_Task objective_: Wherever pictures appear in the listing below, leave them out, and copy exactly, and only, everything from the line with "J1 pin 2: VA -> GND" down to the line with "U2 pin RXD: OUT -> RX".

_Material supplied_:
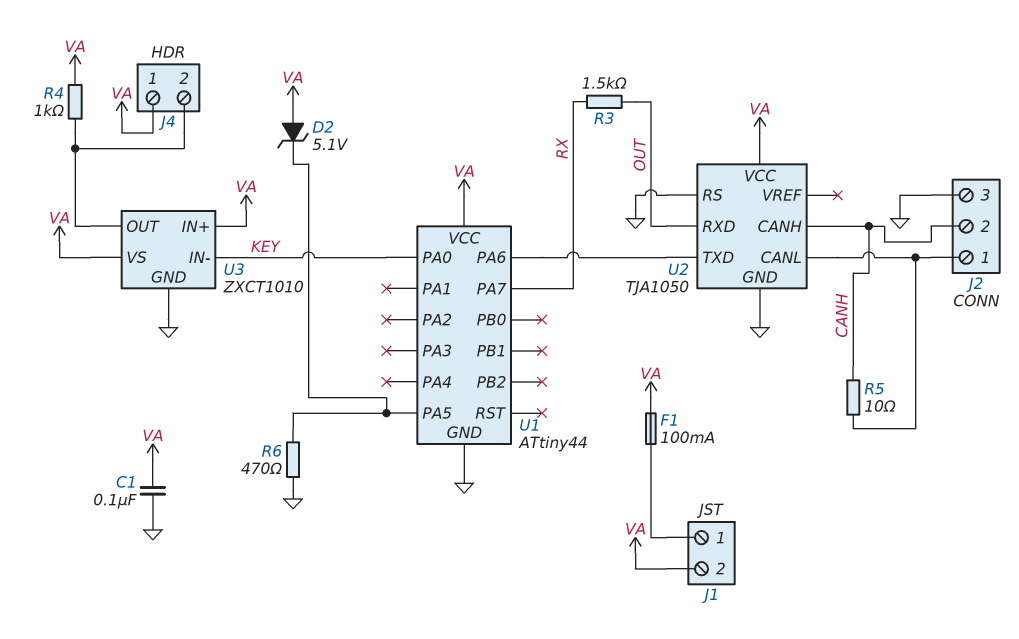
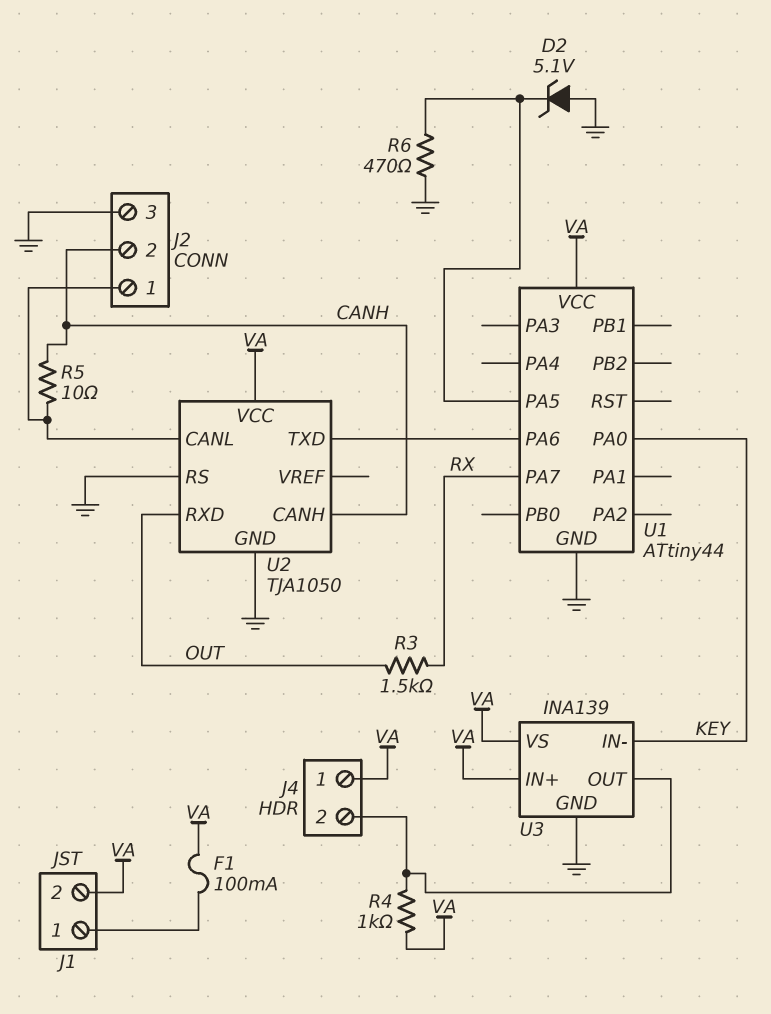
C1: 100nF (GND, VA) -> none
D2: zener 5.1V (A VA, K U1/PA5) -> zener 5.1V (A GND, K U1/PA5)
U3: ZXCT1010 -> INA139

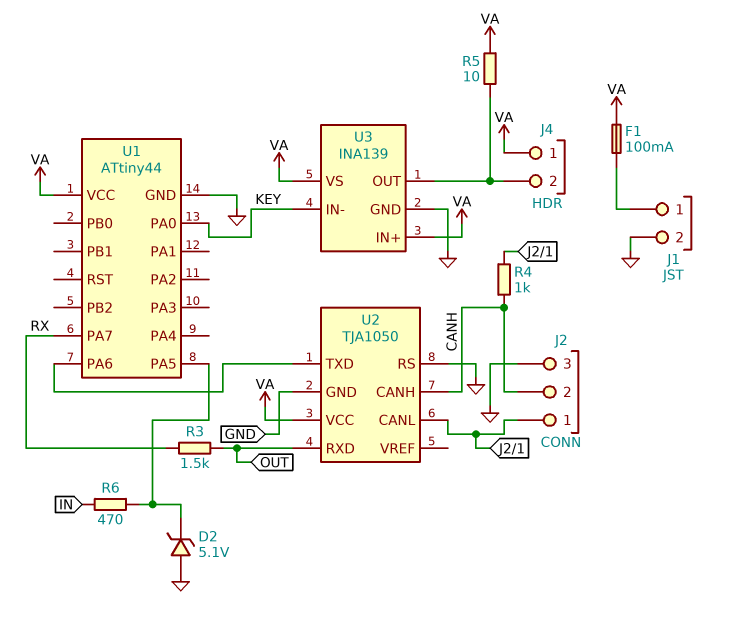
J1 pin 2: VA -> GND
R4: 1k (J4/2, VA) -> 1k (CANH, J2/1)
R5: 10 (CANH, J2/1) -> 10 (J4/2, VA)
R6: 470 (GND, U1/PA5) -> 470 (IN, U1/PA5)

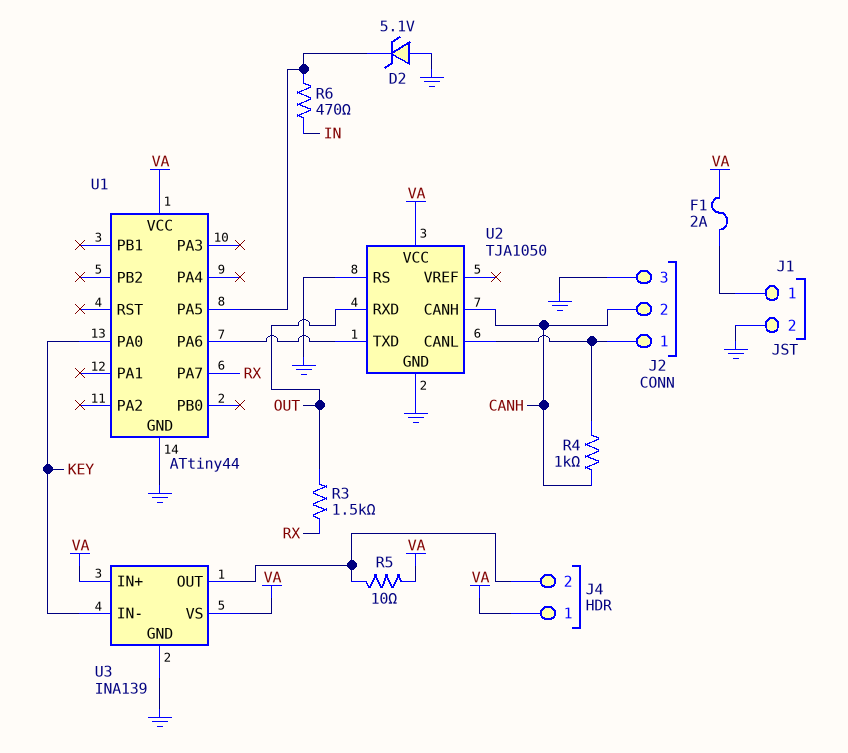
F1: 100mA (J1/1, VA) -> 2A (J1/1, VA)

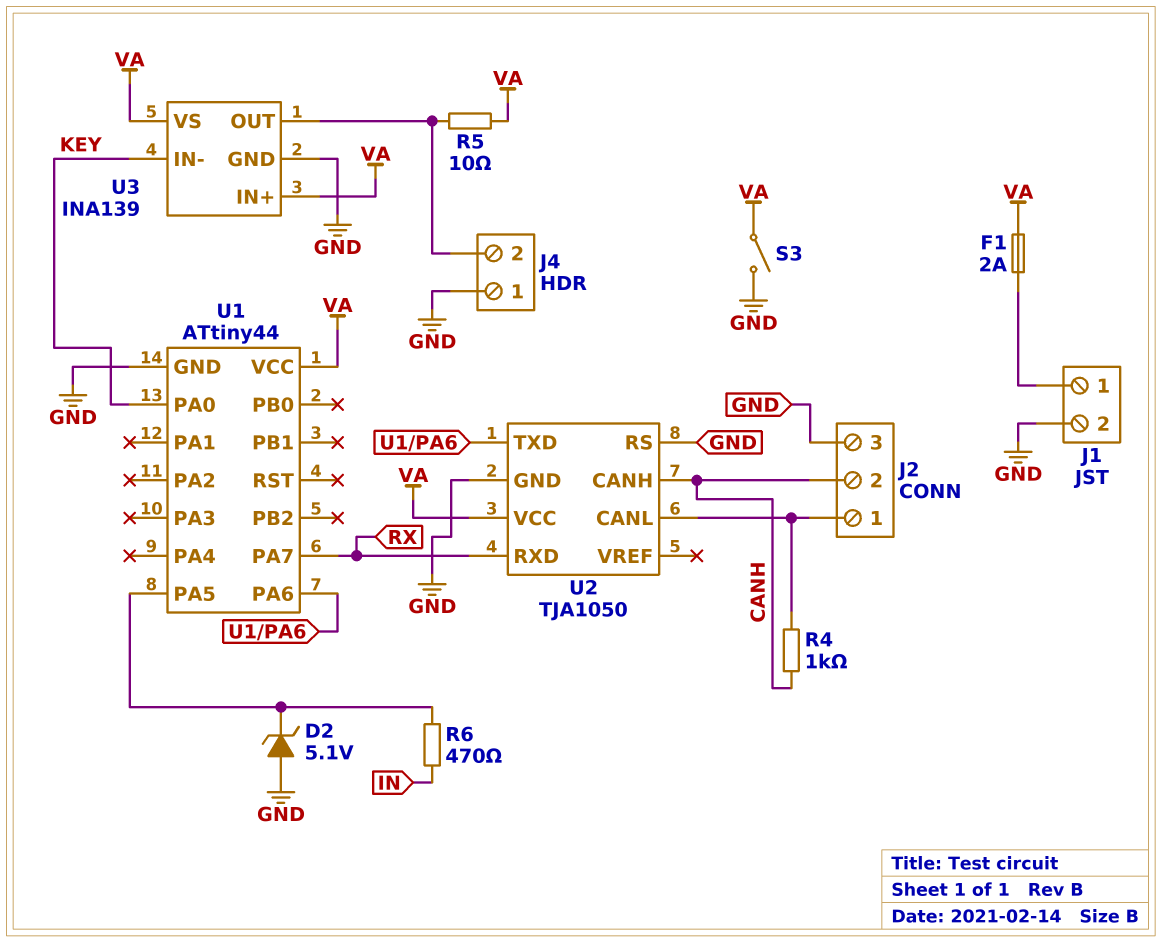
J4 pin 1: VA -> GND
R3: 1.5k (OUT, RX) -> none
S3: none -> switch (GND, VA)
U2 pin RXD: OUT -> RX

--

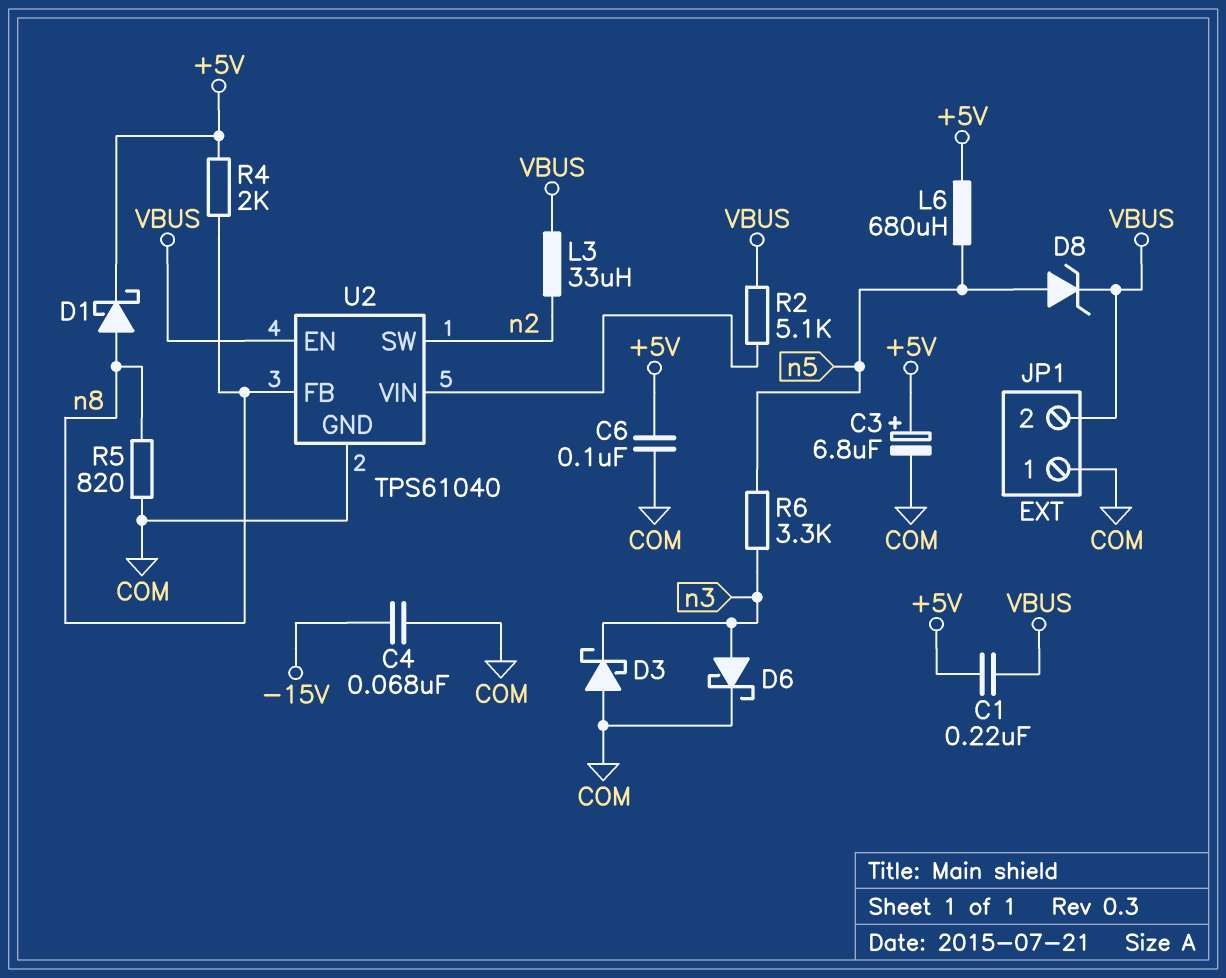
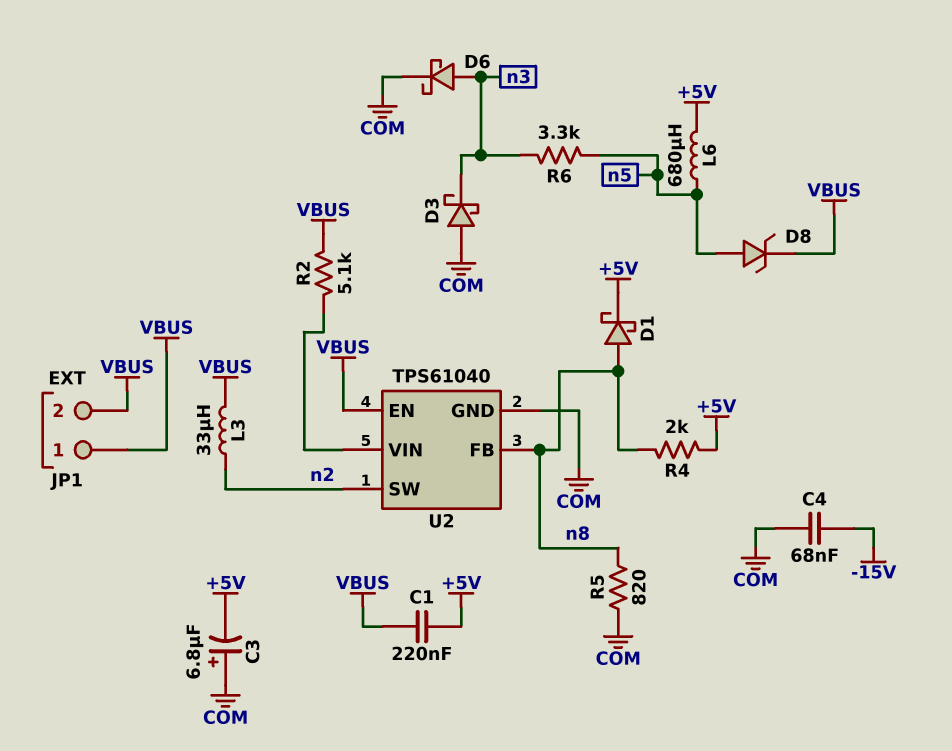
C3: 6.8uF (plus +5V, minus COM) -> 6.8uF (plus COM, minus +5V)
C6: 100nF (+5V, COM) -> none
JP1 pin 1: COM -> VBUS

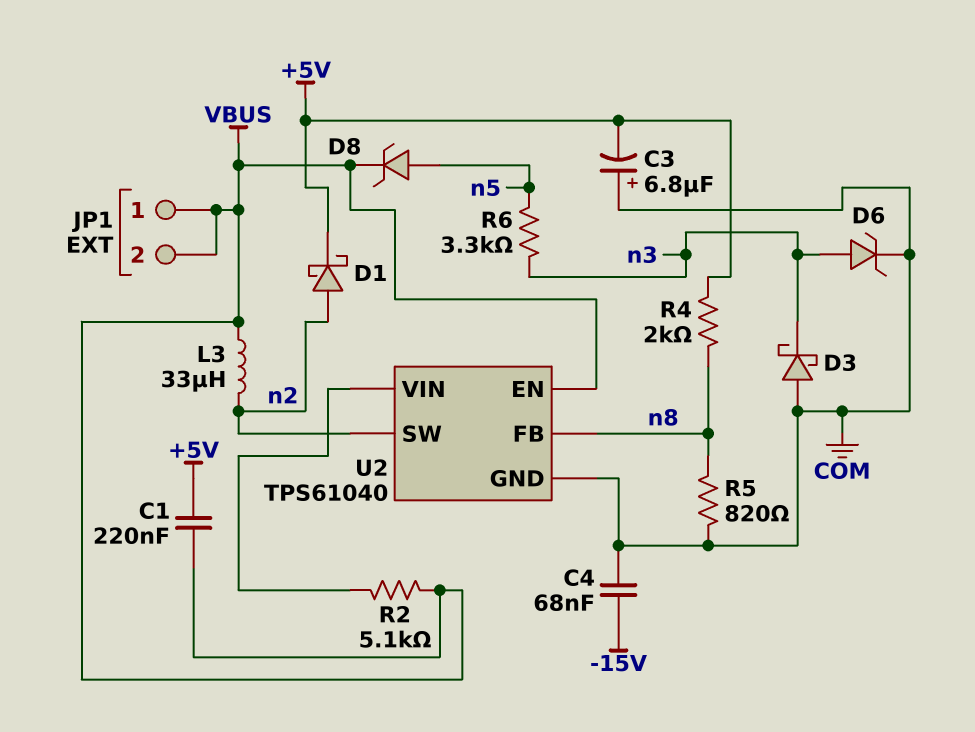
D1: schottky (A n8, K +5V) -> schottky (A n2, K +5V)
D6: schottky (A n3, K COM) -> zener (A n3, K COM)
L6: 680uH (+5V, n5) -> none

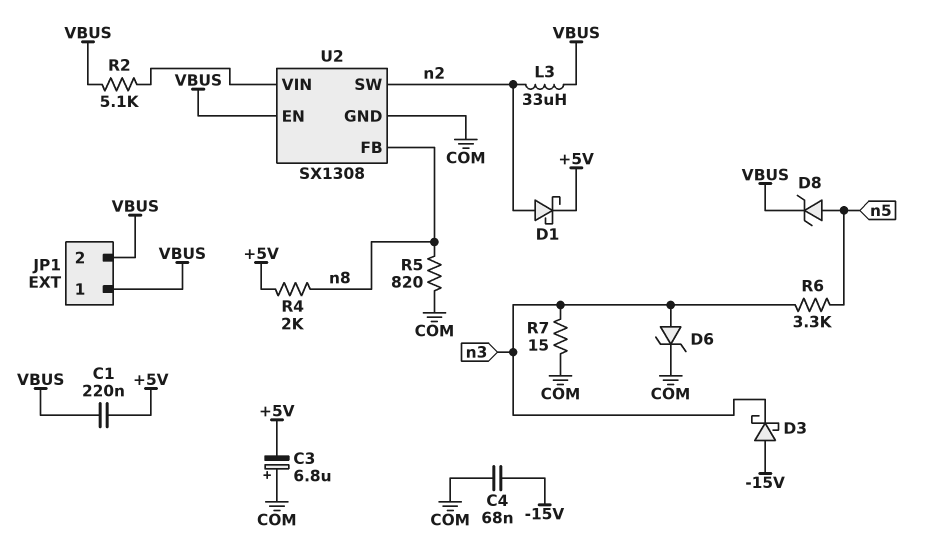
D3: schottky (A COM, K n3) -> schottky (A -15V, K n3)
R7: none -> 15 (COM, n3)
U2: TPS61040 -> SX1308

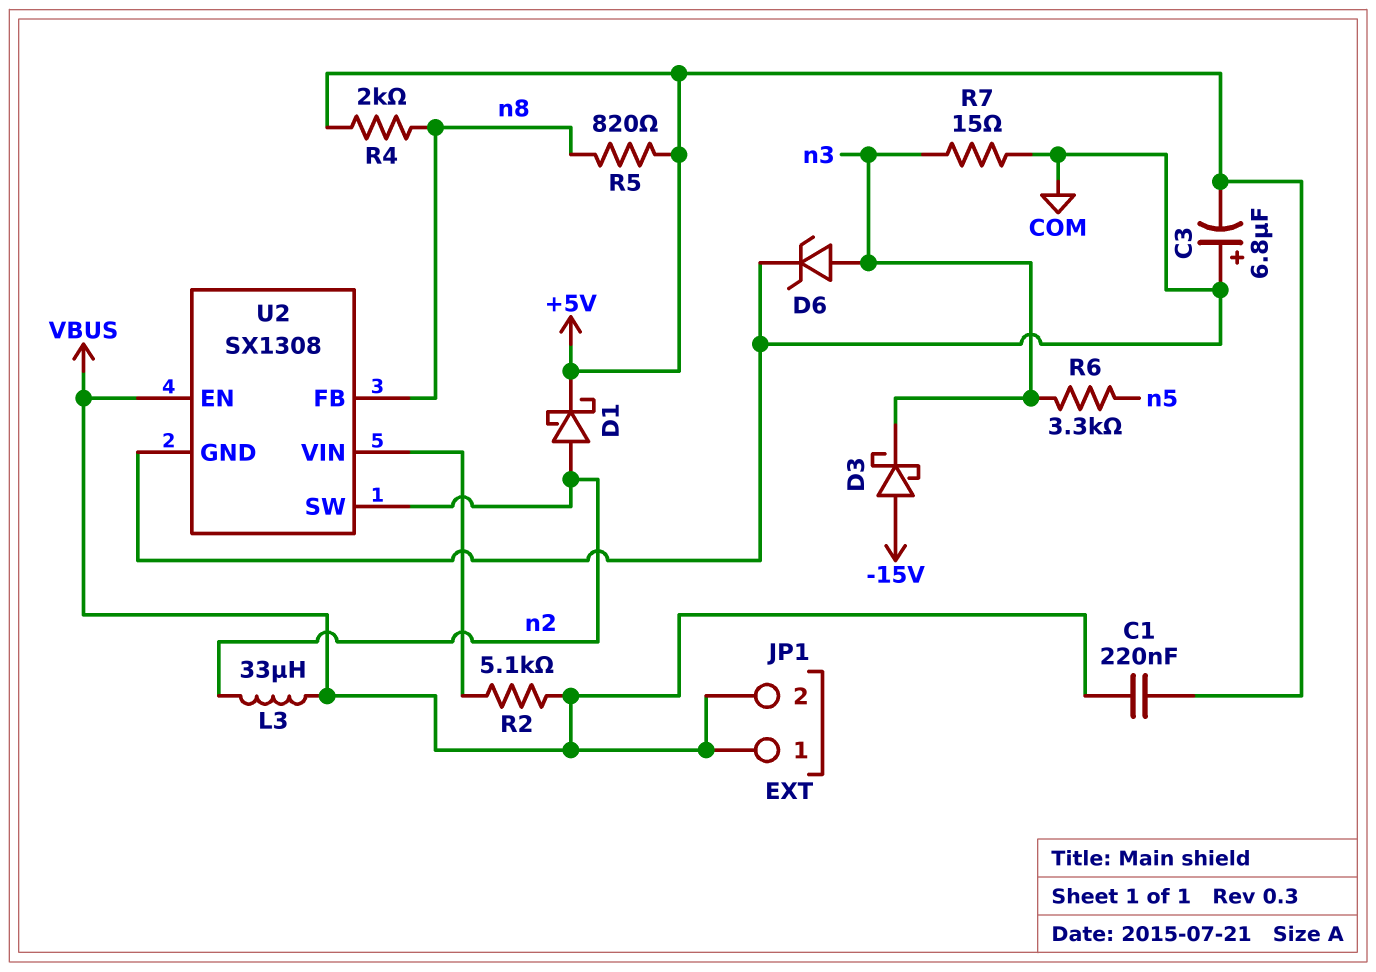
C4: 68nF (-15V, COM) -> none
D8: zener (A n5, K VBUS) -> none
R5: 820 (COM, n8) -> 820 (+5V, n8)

_Response to the task_:
J1 pin 2: VA -> GND
R4: 1k (J4/2, VA) -> 1k (CANH, J2/1)
R5: 10 (CANH, J2/1) -> 10 (J4/2, VA)
R6: 470 (GND, U1/PA5) -> 470 (IN, U1/PA5)

F1: 100mA (J1/1, VA) -> 2A (J1/1, VA)

J4 pin 1: VA -> GND
R3: 1.5k (OUT, RX) -> none
S3: none -> switch (GND, VA)
U2 pin RXD: OUT -> RX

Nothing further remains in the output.